◆ What the task asks
Turn every line of the records into a numbered list, skipping blank lines. Omit the pictures from your answer.

----- Task material -----

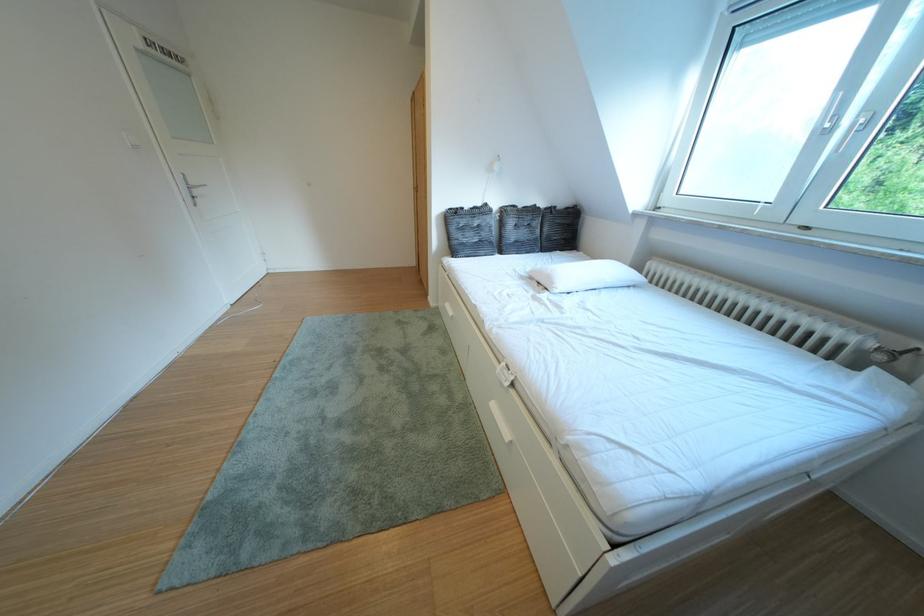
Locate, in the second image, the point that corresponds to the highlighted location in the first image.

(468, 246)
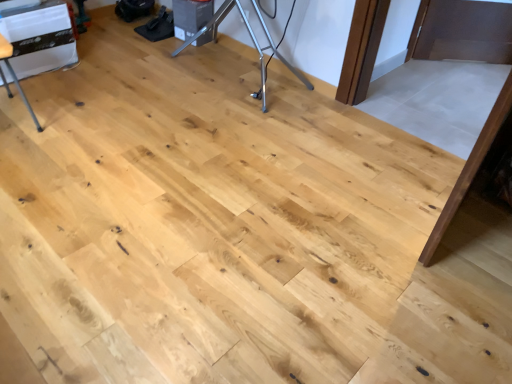
Question: From a real-world perspective, is white plastic table at upper left beneath silver metallic tripod at center?

Choices:
 (A) no
 (B) yes

Answer: (A)

Question: Considering the relative sizes of white plastic table at upper left and silver metallic tripod at center in the image provided, is white plastic table at upper left thinner than silver metallic tripod at center?

Choices:
 (A) no
 (B) yes

Answer: (A)

Question: Can you confirm if white plastic table at upper left is positioned to the right of silver metallic tripod at center?

Choices:
 (A) no
 (B) yes

Answer: (A)

Question: Is white plastic table at upper left wider than silver metallic tripod at center?

Choices:
 (A) no
 (B) yes

Answer: (B)

Question: Is white plastic table at upper left positioned far away from silver metallic tripod at center?

Choices:
 (A) no
 (B) yes

Answer: (A)

Question: Is white plastic table at upper left to the left of silver metallic tripod at center from the viewer's perspective?

Choices:
 (A) no
 (B) yes

Answer: (B)

Question: From a real-world perspective, is silver metallic tripod at center below white plastic table at upper left?

Choices:
 (A) yes
 (B) no

Answer: (A)

Question: Considering the relative positions of silver metallic tripod at center and white plastic table at upper left in the image provided, is silver metallic tripod at center to the right of white plastic table at upper left from the viewer's perspective?

Choices:
 (A) no
 (B) yes

Answer: (B)

Question: From the image's perspective, does silver metallic tripod at center appear higher than white plastic table at upper left?

Choices:
 (A) yes
 (B) no

Answer: (A)

Question: Considering the relative sizes of silver metallic tripod at center and white plastic table at upper left in the image provided, is silver metallic tripod at center taller than white plastic table at upper left?

Choices:
 (A) no
 (B) yes

Answer: (A)

Question: Would you consider silver metallic tripod at center to be distant from white plastic table at upper left?

Choices:
 (A) yes
 (B) no

Answer: (B)

Question: Is silver metallic tripod at center to the left of white plastic table at upper left from the viewer's perspective?

Choices:
 (A) yes
 (B) no

Answer: (B)

Question: Is silver metallic tripod at center touching matte white appliance at left?

Choices:
 (A) yes
 (B) no

Answer: (B)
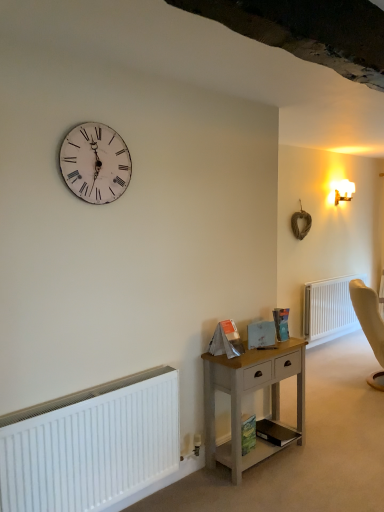
Where is `empty space that is in between light wood nightstand at lower center and black matte book at lower center, marked as the 3th book in a top-to-bottom arrangement`? empty space that is in between light wood nightstand at lower center and black matte book at lower center, marked as the 3th book in a top-to-bottom arrangement is located at coordinates (271, 466).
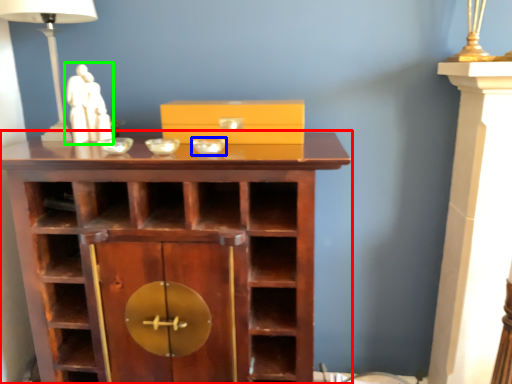
Question: Based on their relative distances, which object is nearer to shelf (highlighted by a red box)? Choose from glass bowl (highlighted by a blue box) and sculpture (highlighted by a green box).

Choices:
 (A) glass bowl
 (B) sculpture

Answer: (A)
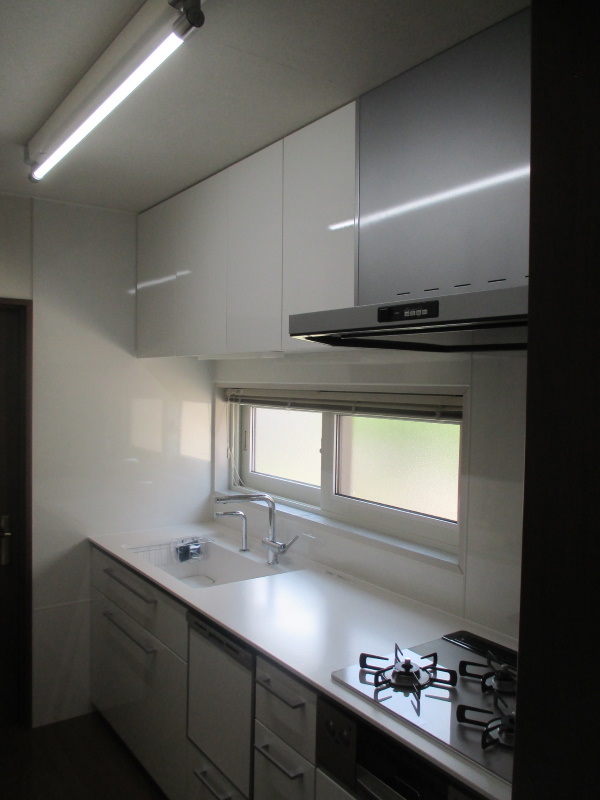
The width and height of the screenshot is (600, 800). I want to click on floor, so click(81, 752).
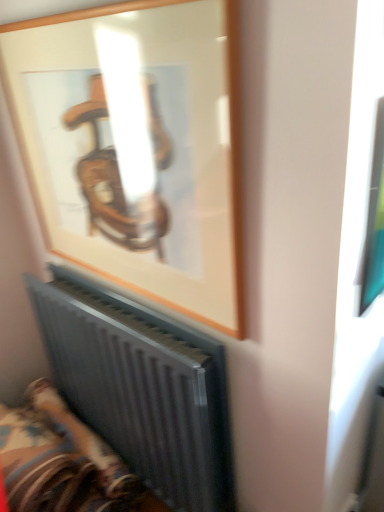
Question: From a real-world perspective, is wooden frame at upper center physically above metallic radiator at lower left?

Choices:
 (A) no
 (B) yes

Answer: (B)

Question: Is wooden frame at upper center surrounding metallic radiator at lower left?

Choices:
 (A) no
 (B) yes

Answer: (A)

Question: Considering the relative sizes of wooden frame at upper center and metallic radiator at lower left in the image provided, is wooden frame at upper center taller than metallic radiator at lower left?

Choices:
 (A) no
 (B) yes

Answer: (B)

Question: Could you tell me if wooden frame at upper center is facing metallic radiator at lower left?

Choices:
 (A) no
 (B) yes

Answer: (A)

Question: Is wooden frame at upper center not close to metallic radiator at lower left?

Choices:
 (A) yes
 (B) no

Answer: (B)

Question: Considering the positions of point (206, 116) and point (200, 458), is point (206, 116) closer or farther from the camera than point (200, 458)?

Choices:
 (A) farther
 (B) closer

Answer: (B)

Question: From a real-world perspective, is wooden frame at upper center above or below metallic gray radiator at lower left?

Choices:
 (A) above
 (B) below

Answer: (A)

Question: Relative to metallic gray radiator at lower left, is wooden frame at upper center in front or behind?

Choices:
 (A) front
 (B) behind

Answer: (A)

Question: Visually, is wooden frame at upper center positioned to the left or to the right of metallic gray radiator at lower left?

Choices:
 (A) left
 (B) right

Answer: (A)

Question: Which is correct: wooden frame at upper center is inside metallic radiator at lower left, or outside of it?

Choices:
 (A) inside
 (B) outside

Answer: (B)

Question: From their relative heights in the image, would you say wooden frame at upper center is taller or shorter than metallic radiator at lower left?

Choices:
 (A) short
 (B) tall

Answer: (B)

Question: Is wooden frame at upper center wider or thinner than metallic radiator at lower left?

Choices:
 (A) thin
 (B) wide

Answer: (A)

Question: From a real-world perspective, is wooden frame at upper center physically located above or below metallic radiator at lower left?

Choices:
 (A) below
 (B) above

Answer: (B)

Question: Would you say metallic gray radiator at lower left is to the left or to the right of wooden frame at upper center in the picture?

Choices:
 (A) left
 (B) right

Answer: (B)

Question: Considering the positions of metallic gray radiator at lower left and wooden frame at upper center in the image, is metallic gray radiator at lower left bigger or smaller than wooden frame at upper center?

Choices:
 (A) big
 (B) small

Answer: (A)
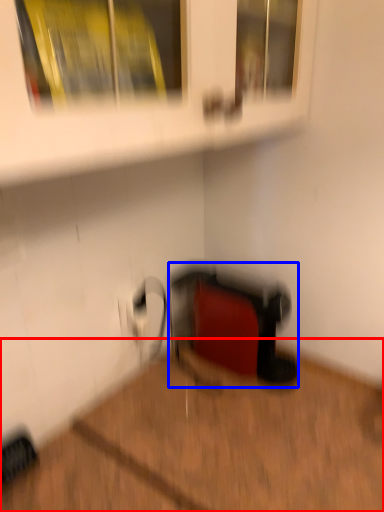
Question: Among these objects, which one is farthest to the camera, hardwood (highlighted by a red box) or wide (highlighted by a blue box)?

Choices:
 (A) hardwood
 (B) wide

Answer: (B)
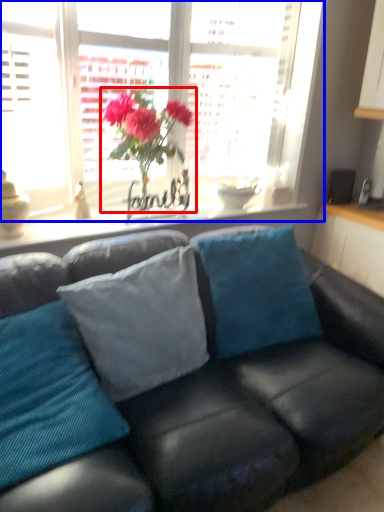
Question: Which of the following is the closest to the observer, houseplant (highlighted by a red box) or window (highlighted by a blue box)?

Choices:
 (A) houseplant
 (B) window

Answer: (B)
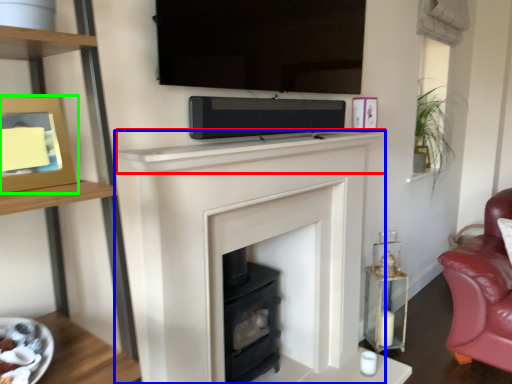
Question: Based on their relative distances, which object is farther from mantle (highlighted by a red box)? Choose from fireplace (highlighted by a blue box) and picture frame (highlighted by a green box).

Choices:
 (A) fireplace
 (B) picture frame

Answer: (B)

-----

◆ Answer section
1. Locate, in the second image, the point that corresponds to the highlighted location in the first image.
2. (468, 246)
3. Question: From a real-world perspective, is white plastic table at upper left beneath silver metallic tripod at center?
4. Choices:
5.  (A) no
6.  (B) yes
7. Answer: (A)
8. Question: Considering the relative sizes of white plastic table at upper left and silver metallic tripod at center in the image provided, is white plastic table at upper left thinner than silver metallic tripod at center?
9. Choices:
10.  (A) no
11.  (B) yes
12. Answer: (A)
13. Question: Can you confirm if white plastic table at upper left is positioned to the right of silver metallic tripod at center?
14. Choices:
15.  (A) no
16.  (B) yes
17. Answer: (A)
18. Question: Is white plastic table at upper left wider than silver metallic tripod at center?
19. Choices:
20.  (A) no
21.  (B) yes
22. Answer: (B)
23. Question: Is white plastic table at upper left positioned far away from silver metallic tripod at center?
24. Choices:
25.  (A) no
26.  (B) yes
27. Answer: (A)
28. Question: Is white plastic table at upper left to the left of silver metallic tripod at center from the viewer's perspective?
29. Choices:
30.  (A) no
31.  (B) yes
32. Answer: (B)
33. Question: From a real-world perspective, is silver metallic tripod at center below white plastic table at upper left?
34. Choices:
35.  (A) yes
36.  (B) no
37. Answer: (A)
38. Question: Considering the relative positions of silver metallic tripod at center and white plastic table at upper left in the image provided, is silver metallic tripod at center to the right of white plastic table at upper left from the viewer's perspective?
39. Choices:
40.  (A) no
41.  (B) yes
42. Answer: (B)
43. Question: From the image's perspective, does silver metallic tripod at center appear higher than white plastic table at upper left?
44. Choices:
45.  (A) yes
46.  (B) no
47. Answer: (A)
48. Question: Considering the relative sizes of silver metallic tripod at center and white plastic table at upper left in the image provided, is silver metallic tripod at center taller than white plastic table at upper left?
49. Choices:
50.  (A) no
51.  (B) yes
52. Answer: (A)
53. Question: Would you consider silver metallic tripod at center to be distant from white plastic table at upper left?
54. Choices:
55.  (A) yes
56.  (B) no
57. Answer: (B)
58. Question: Is silver metallic tripod at center to the left of white plastic table at upper left from the viewer's perspective?
59. Choices:
60.  (A) yes
61.  (B) no
62. Answer: (B)
63. Question: Is silver metallic tripod at center touching matte white appliance at left?
64. Choices:
65.  (A) yes
66.  (B) no
67. Answer: (B)
68. Where is `empty space that is in between light wood nightstand at lower center and black matte book at lower center, marked as the 3th book in a top-to-bottom arrangement`? empty space that is in between light wood nightstand at lower center and black matte book at lower center, marked as the 3th book in a top-to-bottom arrangement is located at coordinates (271, 466).
69. Question: Based on their relative distances, which object is nearer to shelf (highlighted by a red box)? Choose from glass bowl (highlighted by a blue box) and sculpture (highlighted by a green box).
70. Choices:
71.  (A) glass bowl
72.  (B) sculpture
73. Answer: (A)
74. The width and height of the screenshot is (600, 800). I want to click on floor, so click(81, 752).
75. Question: From a real-world perspective, is wooden frame at upper center physically above metallic radiator at lower left?
76. Choices:
77.  (A) no
78.  (B) yes
79. Answer: (B)
80. Question: Is wooden frame at upper center surrounding metallic radiator at lower left?
81. Choices:
82.  (A) no
83.  (B) yes
84. Answer: (A)
85. Question: Considering the relative sizes of wooden frame at upper center and metallic radiator at lower left in the image provided, is wooden frame at upper center taller than metallic radiator at lower left?
86. Choices:
87.  (A) no
88.  (B) yes
89. Answer: (B)
90. Question: Could you tell me if wooden frame at upper center is facing metallic radiator at lower left?
91. Choices:
92.  (A) no
93.  (B) yes
94. Answer: (A)
95. Question: Is wooden frame at upper center not close to metallic radiator at lower left?
96. Choices:
97.  (A) yes
98.  (B) no
99. Answer: (B)
100. Question: Considering the positions of point (206, 116) and point (200, 458), is point (206, 116) closer or farther from the camera than point (200, 458)?
101. Choices:
102.  (A) farther
103.  (B) closer
104. Answer: (B)
105. Question: From a real-world perspective, is wooden frame at upper center above or below metallic gray radiator at lower left?
106. Choices:
107.  (A) above
108.  (B) below
109. Answer: (A)
110. Question: Relative to metallic gray radiator at lower left, is wooden frame at upper center in front or behind?
111. Choices:
112.  (A) front
113.  (B) behind
114. Answer: (A)
115. Question: Visually, is wooden frame at upper center positioned to the left or to the right of metallic gray radiator at lower left?
116. Choices:
117.  (A) left
118.  (B) right
119. Answer: (A)
120. Question: Which is correct: wooden frame at upper center is inside metallic radiator at lower left, or outside of it?
121. Choices:
122.  (A) inside
123.  (B) outside
124. Answer: (B)
125. Question: From their relative heights in the image, would you say wooden frame at upper center is taller or shorter than metallic radiator at lower left?
126. Choices:
127.  (A) short
128.  (B) tall
129. Answer: (B)
130. Question: Is wooden frame at upper center wider or thinner than metallic radiator at lower left?
131. Choices:
132.  (A) thin
133.  (B) wide
134. Answer: (A)
135. Question: From a real-world perspective, is wooden frame at upper center physically located above or below metallic radiator at lower left?
136. Choices:
137.  (A) below
138.  (B) above
139. Answer: (B)
140. Question: Would you say metallic gray radiator at lower left is to the left or to the right of wooden frame at upper center in the picture?
141. Choices:
142.  (A) left
143.  (B) right
144. Answer: (B)
145. Question: Considering the positions of metallic gray radiator at lower left and wooden frame at upper center in the image, is metallic gray radiator at lower left bigger or smaller than wooden frame at upper center?
146. Choices:
147.  (A) big
148.  (B) small
149. Answer: (A)
150. Question: Among these objects, which one is farthest to the camera, hardwood (highlighted by a red box) or wide (highlighted by a blue box)?
151. Choices:
152.  (A) hardwood
153.  (B) wide
154. Answer: (B)
155. Question: Which of the following is the closest to the observer, houseplant (highlighted by a red box) or window (highlighted by a blue box)?
156. Choices:
157.  (A) houseplant
158.  (B) window
159. Answer: (B)
160. Question: Based on their relative distances, which object is farther from mantle (highlighted by a red box)? Choose from fireplace (highlighted by a blue box) and picture frame (highlighted by a green box).
161. Choices:
162.  (A) fireplace
163.  (B) picture frame
164. Answer: (B)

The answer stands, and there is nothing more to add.